» **EXTRACTED RECORDS**:
----------

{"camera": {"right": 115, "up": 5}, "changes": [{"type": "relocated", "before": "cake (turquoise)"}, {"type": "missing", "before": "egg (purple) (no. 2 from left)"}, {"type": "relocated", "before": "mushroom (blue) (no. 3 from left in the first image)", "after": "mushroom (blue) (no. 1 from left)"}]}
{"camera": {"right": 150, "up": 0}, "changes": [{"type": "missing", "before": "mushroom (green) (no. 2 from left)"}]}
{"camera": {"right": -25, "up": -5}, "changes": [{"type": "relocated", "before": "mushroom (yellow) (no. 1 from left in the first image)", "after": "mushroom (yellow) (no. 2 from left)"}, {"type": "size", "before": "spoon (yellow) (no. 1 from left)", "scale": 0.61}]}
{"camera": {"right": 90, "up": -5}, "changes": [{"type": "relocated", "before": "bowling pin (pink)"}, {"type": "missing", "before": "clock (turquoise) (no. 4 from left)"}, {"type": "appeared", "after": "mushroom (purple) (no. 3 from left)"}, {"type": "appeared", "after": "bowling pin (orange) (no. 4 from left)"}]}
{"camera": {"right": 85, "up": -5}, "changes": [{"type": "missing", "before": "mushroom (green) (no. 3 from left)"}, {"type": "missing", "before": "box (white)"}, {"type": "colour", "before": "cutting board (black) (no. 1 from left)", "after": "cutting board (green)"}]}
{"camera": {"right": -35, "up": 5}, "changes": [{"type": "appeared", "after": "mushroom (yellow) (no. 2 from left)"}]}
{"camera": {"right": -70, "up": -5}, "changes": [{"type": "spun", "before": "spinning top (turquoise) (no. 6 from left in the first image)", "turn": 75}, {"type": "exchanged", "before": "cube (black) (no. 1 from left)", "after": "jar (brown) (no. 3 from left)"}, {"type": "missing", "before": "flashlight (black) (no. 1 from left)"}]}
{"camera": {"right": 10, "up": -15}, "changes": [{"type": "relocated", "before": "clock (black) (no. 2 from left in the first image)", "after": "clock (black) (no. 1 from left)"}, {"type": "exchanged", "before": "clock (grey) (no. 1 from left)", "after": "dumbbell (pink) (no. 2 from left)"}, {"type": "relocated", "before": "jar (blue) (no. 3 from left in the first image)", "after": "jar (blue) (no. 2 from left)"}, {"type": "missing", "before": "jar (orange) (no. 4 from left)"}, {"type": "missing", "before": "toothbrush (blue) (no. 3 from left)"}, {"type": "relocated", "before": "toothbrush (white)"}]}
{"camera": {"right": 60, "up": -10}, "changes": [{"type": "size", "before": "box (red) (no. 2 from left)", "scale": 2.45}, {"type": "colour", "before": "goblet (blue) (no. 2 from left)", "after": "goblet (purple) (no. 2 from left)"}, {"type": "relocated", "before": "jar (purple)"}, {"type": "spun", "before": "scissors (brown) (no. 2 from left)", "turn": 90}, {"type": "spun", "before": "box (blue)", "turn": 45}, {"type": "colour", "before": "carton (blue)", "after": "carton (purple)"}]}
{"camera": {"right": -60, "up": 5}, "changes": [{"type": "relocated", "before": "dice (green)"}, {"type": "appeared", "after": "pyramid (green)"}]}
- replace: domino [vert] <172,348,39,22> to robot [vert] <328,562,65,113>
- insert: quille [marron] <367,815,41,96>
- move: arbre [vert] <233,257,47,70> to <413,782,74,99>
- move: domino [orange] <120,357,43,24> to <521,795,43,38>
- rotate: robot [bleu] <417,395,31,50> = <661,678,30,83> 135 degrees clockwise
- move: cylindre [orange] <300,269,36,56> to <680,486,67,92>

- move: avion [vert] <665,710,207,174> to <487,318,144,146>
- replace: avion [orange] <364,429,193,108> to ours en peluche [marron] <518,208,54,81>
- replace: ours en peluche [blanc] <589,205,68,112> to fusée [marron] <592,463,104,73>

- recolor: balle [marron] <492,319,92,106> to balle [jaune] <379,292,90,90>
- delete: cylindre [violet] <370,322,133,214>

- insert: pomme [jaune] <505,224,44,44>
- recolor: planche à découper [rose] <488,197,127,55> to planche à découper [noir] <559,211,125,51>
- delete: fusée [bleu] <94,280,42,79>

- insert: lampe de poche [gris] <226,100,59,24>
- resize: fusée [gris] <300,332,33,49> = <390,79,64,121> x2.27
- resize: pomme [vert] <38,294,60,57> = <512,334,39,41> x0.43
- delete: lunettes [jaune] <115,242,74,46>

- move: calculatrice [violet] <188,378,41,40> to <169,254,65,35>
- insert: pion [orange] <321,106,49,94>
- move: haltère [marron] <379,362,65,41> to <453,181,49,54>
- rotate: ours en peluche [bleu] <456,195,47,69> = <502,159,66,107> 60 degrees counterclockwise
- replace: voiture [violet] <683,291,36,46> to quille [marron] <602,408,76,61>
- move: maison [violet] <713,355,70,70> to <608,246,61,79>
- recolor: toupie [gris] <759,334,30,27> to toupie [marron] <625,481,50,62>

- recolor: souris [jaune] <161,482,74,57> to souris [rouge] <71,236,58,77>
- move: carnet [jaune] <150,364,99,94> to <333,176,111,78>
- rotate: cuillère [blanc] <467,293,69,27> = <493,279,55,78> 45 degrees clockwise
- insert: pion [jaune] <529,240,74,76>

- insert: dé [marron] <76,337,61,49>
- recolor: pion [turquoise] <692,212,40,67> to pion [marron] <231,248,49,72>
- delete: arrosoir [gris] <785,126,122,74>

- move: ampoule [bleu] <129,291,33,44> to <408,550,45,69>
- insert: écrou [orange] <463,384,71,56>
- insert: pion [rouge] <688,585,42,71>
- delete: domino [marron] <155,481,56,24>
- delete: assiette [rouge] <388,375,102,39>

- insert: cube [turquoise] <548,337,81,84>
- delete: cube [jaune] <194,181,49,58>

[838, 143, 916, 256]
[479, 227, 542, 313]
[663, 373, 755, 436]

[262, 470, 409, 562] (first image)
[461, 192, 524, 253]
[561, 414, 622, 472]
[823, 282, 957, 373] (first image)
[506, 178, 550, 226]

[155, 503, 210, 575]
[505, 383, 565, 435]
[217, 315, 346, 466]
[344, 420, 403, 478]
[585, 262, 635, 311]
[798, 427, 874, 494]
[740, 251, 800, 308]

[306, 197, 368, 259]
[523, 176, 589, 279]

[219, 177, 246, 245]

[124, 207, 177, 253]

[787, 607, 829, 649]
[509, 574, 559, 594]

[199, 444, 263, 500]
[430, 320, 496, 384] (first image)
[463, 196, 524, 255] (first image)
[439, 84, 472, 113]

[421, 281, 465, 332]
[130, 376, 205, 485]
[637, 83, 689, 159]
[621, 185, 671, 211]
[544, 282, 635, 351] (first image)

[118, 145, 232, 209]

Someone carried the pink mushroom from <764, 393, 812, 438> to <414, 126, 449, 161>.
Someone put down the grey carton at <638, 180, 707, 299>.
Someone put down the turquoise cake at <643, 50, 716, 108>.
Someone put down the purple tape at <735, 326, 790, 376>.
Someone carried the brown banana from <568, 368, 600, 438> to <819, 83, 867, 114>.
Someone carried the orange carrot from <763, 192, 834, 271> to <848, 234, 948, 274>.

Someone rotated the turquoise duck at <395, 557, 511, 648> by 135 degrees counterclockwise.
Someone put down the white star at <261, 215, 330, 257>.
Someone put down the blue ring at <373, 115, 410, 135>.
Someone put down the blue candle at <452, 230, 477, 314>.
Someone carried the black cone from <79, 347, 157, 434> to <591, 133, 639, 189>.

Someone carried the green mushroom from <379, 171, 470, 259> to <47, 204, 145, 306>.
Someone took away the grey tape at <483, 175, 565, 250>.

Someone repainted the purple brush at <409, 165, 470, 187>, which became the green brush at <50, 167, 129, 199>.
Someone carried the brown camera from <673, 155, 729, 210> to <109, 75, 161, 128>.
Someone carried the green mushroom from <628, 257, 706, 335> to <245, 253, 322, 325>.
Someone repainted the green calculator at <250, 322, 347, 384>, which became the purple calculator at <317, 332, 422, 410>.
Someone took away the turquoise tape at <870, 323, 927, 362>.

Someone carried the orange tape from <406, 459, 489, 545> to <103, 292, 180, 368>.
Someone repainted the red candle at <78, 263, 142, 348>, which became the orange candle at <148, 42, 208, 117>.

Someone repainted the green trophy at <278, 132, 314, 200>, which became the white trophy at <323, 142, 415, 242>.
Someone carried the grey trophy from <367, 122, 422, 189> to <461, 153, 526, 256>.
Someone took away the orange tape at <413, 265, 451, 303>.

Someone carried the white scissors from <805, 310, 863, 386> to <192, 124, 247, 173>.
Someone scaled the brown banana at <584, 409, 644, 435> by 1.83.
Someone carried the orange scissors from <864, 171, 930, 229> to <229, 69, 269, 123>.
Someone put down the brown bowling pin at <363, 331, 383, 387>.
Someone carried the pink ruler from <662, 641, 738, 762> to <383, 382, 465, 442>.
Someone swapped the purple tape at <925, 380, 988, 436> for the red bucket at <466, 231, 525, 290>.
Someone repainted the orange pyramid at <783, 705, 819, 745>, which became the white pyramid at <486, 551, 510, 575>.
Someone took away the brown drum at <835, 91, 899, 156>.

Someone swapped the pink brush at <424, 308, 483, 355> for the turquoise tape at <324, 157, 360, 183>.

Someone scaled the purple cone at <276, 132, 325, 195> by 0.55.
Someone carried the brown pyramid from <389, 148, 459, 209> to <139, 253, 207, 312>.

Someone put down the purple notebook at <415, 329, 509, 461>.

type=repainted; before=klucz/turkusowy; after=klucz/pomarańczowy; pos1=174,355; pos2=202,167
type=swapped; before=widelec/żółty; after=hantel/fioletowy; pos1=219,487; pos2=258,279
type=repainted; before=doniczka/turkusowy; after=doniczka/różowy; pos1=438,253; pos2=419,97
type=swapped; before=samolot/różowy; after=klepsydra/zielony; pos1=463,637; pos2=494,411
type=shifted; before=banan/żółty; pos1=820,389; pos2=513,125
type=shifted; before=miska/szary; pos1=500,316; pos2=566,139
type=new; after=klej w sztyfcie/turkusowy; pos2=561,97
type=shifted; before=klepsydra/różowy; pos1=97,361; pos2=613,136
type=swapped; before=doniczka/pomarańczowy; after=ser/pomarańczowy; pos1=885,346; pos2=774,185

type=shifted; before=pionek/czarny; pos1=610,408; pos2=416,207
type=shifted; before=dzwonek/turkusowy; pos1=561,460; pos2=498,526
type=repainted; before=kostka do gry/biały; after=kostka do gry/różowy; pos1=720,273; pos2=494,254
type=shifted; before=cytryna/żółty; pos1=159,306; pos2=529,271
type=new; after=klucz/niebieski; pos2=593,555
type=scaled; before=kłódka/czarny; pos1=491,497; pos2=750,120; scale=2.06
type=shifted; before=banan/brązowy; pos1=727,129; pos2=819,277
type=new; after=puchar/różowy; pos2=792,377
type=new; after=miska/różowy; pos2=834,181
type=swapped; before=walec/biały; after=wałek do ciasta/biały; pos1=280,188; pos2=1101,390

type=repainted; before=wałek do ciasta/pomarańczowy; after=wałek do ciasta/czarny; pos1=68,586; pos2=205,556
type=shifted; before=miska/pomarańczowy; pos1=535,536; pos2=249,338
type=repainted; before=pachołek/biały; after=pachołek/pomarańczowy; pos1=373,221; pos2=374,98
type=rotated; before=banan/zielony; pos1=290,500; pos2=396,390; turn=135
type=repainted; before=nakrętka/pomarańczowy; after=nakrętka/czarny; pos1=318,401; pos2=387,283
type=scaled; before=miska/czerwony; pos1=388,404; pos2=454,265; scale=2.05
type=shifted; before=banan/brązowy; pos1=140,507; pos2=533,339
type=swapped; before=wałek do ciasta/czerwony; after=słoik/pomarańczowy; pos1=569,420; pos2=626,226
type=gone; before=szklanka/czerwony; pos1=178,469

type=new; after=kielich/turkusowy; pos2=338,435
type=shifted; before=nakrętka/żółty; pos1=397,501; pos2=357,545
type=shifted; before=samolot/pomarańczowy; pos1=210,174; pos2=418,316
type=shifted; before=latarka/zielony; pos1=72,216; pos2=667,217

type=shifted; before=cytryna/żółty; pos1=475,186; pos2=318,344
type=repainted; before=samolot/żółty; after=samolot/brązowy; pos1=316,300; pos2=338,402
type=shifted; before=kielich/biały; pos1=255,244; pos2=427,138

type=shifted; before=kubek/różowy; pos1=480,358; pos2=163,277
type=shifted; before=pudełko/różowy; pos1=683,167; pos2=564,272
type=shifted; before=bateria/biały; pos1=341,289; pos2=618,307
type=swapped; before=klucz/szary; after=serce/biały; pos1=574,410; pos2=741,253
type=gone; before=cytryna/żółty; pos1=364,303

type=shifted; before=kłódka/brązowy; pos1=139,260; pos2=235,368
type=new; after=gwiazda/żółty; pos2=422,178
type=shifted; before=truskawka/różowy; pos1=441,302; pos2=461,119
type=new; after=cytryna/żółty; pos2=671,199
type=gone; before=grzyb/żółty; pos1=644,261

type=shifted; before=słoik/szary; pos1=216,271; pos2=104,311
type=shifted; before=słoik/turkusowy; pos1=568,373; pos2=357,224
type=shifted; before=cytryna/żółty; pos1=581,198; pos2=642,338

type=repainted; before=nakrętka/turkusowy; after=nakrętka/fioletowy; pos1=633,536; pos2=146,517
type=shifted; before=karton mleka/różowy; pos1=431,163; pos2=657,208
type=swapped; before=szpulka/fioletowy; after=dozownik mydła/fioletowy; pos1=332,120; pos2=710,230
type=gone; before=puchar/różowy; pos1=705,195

----------

» **TASK TO CARRY OUT**: If a line in the entries contains "klepsydra", copy it.

» **OUTPUT**:
type=swapped; before=samolot/różowy; after=klepsydra/zielony; pos1=463,637; pos2=494,411
type=shifted; before=klepsydra/różowy; pos1=97,361; pos2=613,136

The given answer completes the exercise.